§ DATA TO EXAMINE:
______________________________
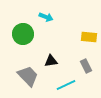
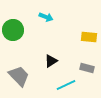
green circle: moved 10 px left, 4 px up
black triangle: rotated 24 degrees counterclockwise
gray rectangle: moved 1 px right, 2 px down; rotated 48 degrees counterclockwise
gray trapezoid: moved 9 px left
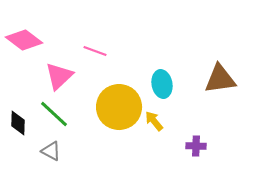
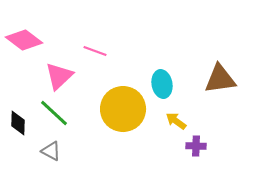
yellow circle: moved 4 px right, 2 px down
green line: moved 1 px up
yellow arrow: moved 22 px right; rotated 15 degrees counterclockwise
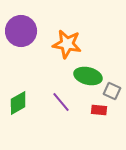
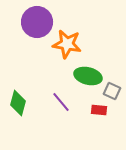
purple circle: moved 16 px right, 9 px up
green diamond: rotated 45 degrees counterclockwise
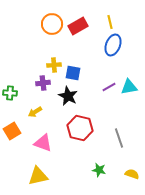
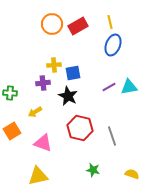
blue square: rotated 21 degrees counterclockwise
gray line: moved 7 px left, 2 px up
green star: moved 6 px left
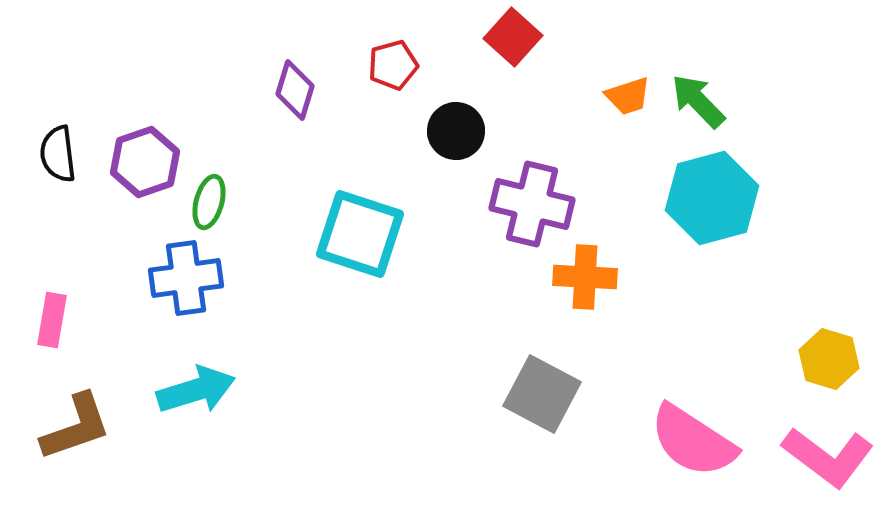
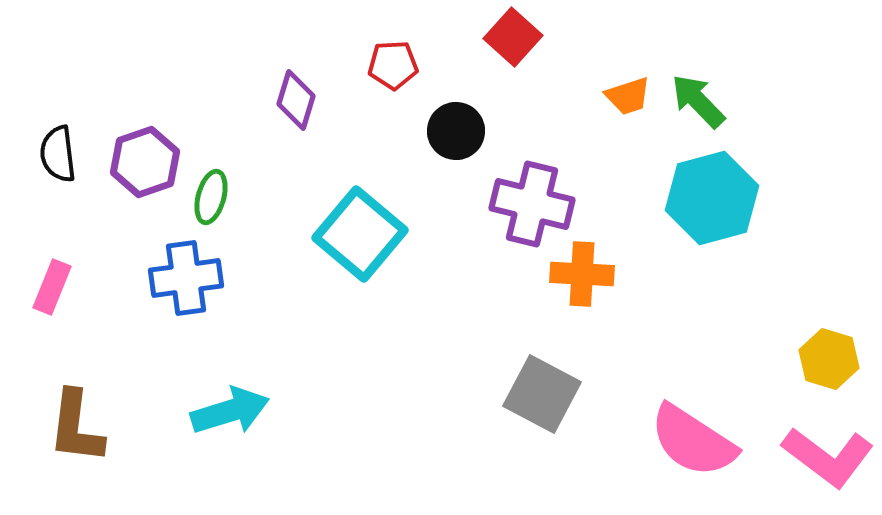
red pentagon: rotated 12 degrees clockwise
purple diamond: moved 1 px right, 10 px down
green ellipse: moved 2 px right, 5 px up
cyan square: rotated 22 degrees clockwise
orange cross: moved 3 px left, 3 px up
pink rectangle: moved 33 px up; rotated 12 degrees clockwise
cyan arrow: moved 34 px right, 21 px down
brown L-shape: rotated 116 degrees clockwise
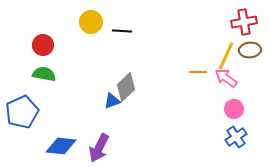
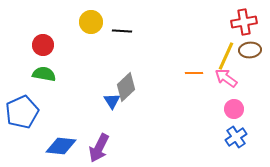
orange line: moved 4 px left, 1 px down
blue triangle: rotated 42 degrees counterclockwise
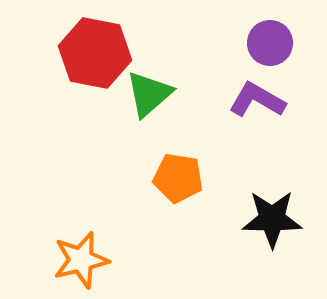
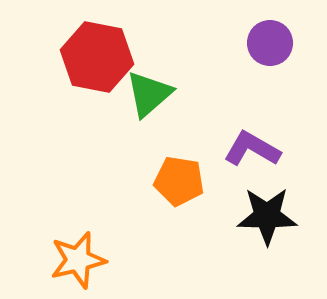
red hexagon: moved 2 px right, 4 px down
purple L-shape: moved 5 px left, 49 px down
orange pentagon: moved 1 px right, 3 px down
black star: moved 5 px left, 3 px up
orange star: moved 3 px left
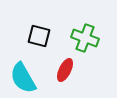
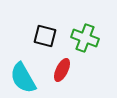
black square: moved 6 px right
red ellipse: moved 3 px left
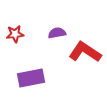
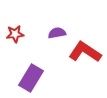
purple rectangle: rotated 48 degrees counterclockwise
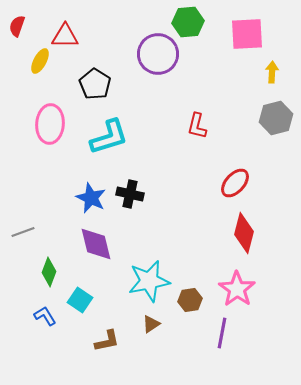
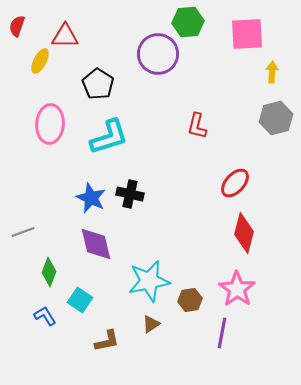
black pentagon: moved 3 px right
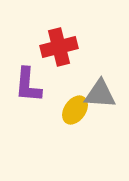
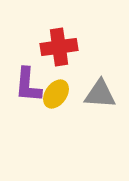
red cross: rotated 6 degrees clockwise
yellow ellipse: moved 19 px left, 16 px up
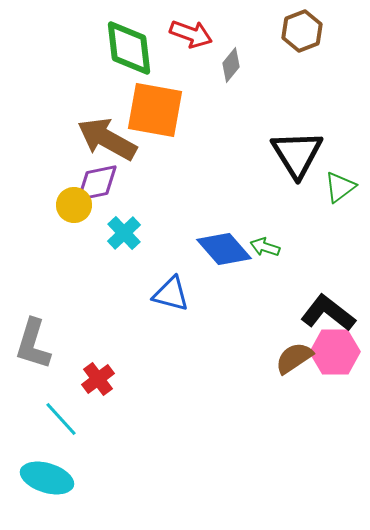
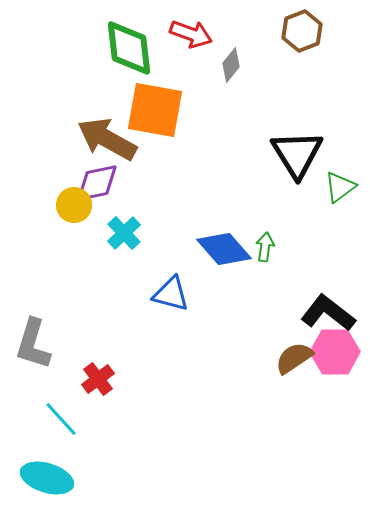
green arrow: rotated 80 degrees clockwise
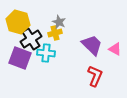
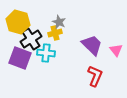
pink triangle: moved 1 px right, 1 px down; rotated 24 degrees clockwise
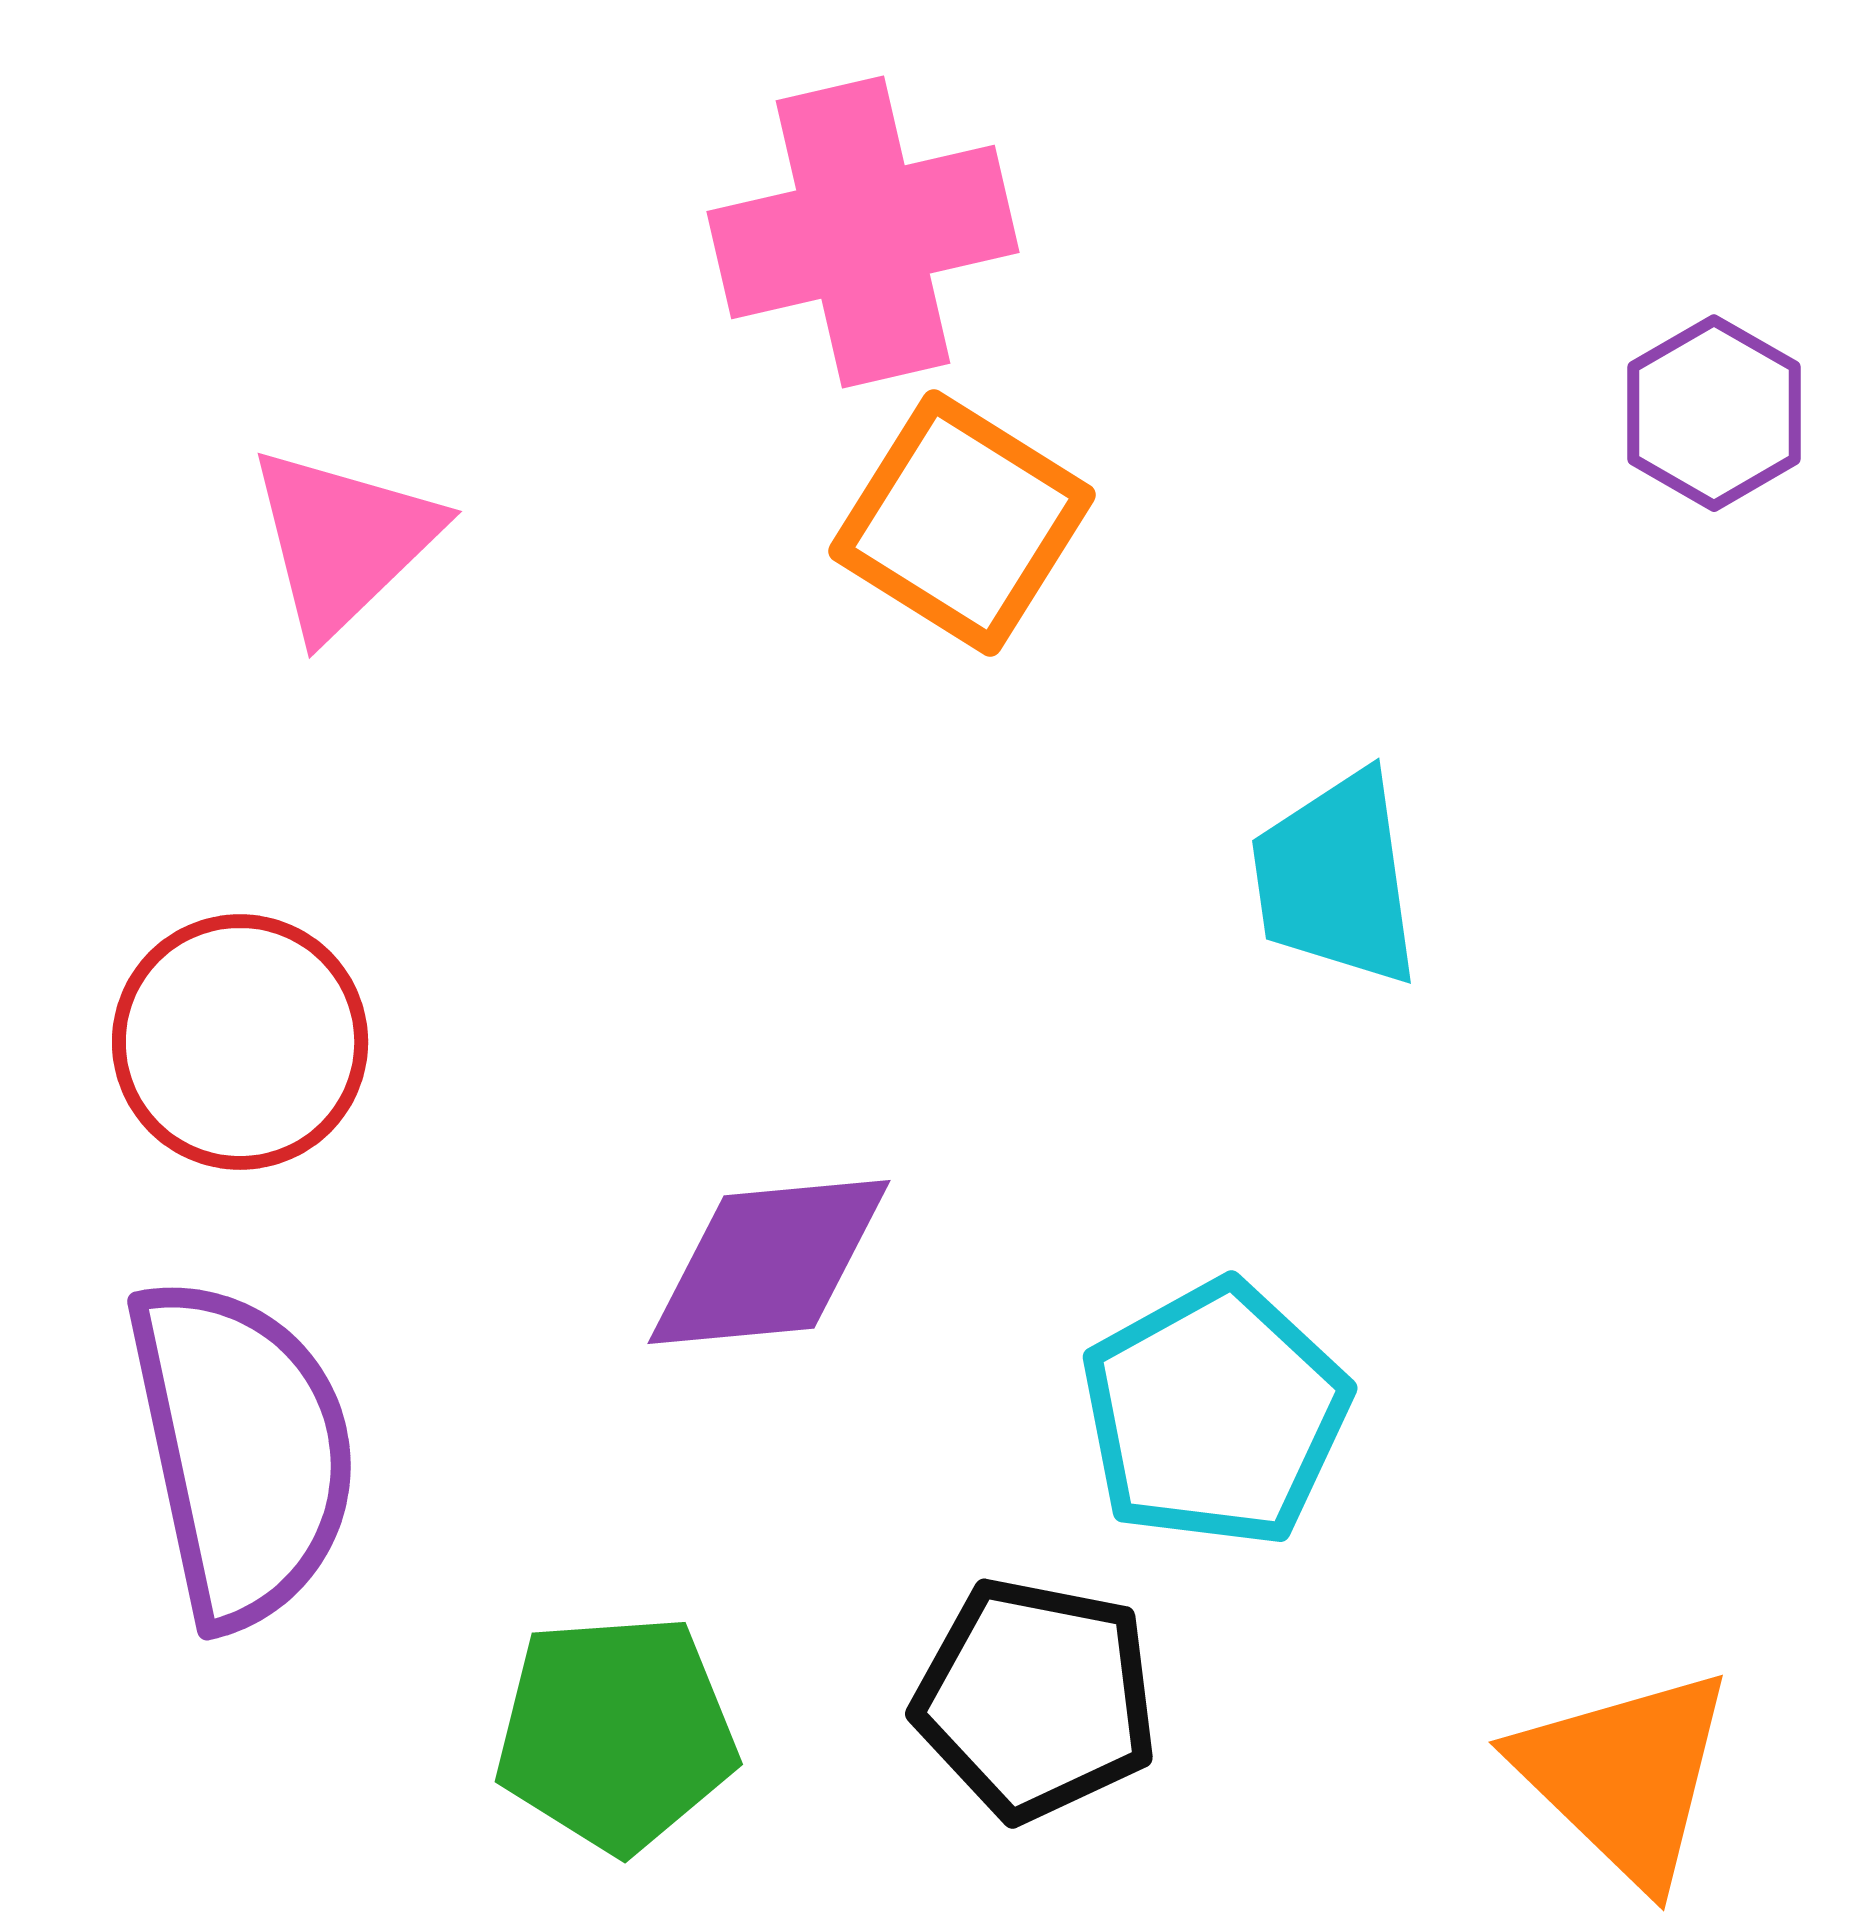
______________________________
§ TASK DIRECTIONS: Write out each record exactly as shown, but not its pictures.

§ RESPONSE TO THE TASK:
green circle: moved 10 px left, 4 px up
black triangle: rotated 24 degrees counterclockwise
gray rectangle: moved 1 px right, 2 px down; rotated 48 degrees counterclockwise
gray trapezoid: moved 9 px left
yellow circle: moved 4 px right, 2 px down
green line: moved 1 px up
yellow arrow: moved 22 px right; rotated 15 degrees counterclockwise
purple circle: moved 16 px right, 9 px up
green diamond: rotated 45 degrees counterclockwise
blue square: rotated 21 degrees counterclockwise
gray line: moved 7 px left, 2 px up
green star: moved 6 px left
red pentagon: rotated 12 degrees clockwise
purple diamond: moved 1 px right, 10 px down
green ellipse: moved 2 px right, 5 px up
cyan square: rotated 22 degrees clockwise
orange cross: moved 3 px left, 3 px up
pink rectangle: moved 33 px up; rotated 12 degrees clockwise
cyan arrow: moved 34 px right, 21 px down
brown L-shape: rotated 116 degrees clockwise
orange line: moved 4 px left, 1 px down
blue triangle: rotated 42 degrees counterclockwise
red hexagon: moved 2 px right, 4 px down
purple L-shape: moved 5 px left, 49 px down
orange pentagon: moved 1 px right, 3 px down
black star: moved 5 px left, 3 px up
orange star: moved 3 px left
black square: moved 6 px right
red ellipse: moved 3 px left
purple rectangle: rotated 48 degrees counterclockwise
black pentagon: moved 3 px right
red cross: rotated 6 degrees clockwise
yellow ellipse: moved 19 px left, 16 px up
green arrow: rotated 80 degrees clockwise
pink triangle: moved 1 px right, 1 px down; rotated 24 degrees clockwise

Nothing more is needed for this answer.